■ Instructions to follow ■
Starting at the first line and ending at the last, output the data exactly.

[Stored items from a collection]
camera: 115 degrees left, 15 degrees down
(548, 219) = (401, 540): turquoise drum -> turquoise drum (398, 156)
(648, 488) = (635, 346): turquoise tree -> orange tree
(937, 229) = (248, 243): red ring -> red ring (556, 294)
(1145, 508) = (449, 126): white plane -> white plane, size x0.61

■ Response area ■
camera: 115 degrees left, 15 degrees down
(548, 219) = (401, 540): turquoise drum -> turquoise drum (398, 156)
(648, 488) = (635, 346): turquoise tree -> orange tree
(937, 229) = (248, 243): red ring -> red ring (556, 294)
(1145, 508) = (449, 126): white plane -> white plane, size x0.61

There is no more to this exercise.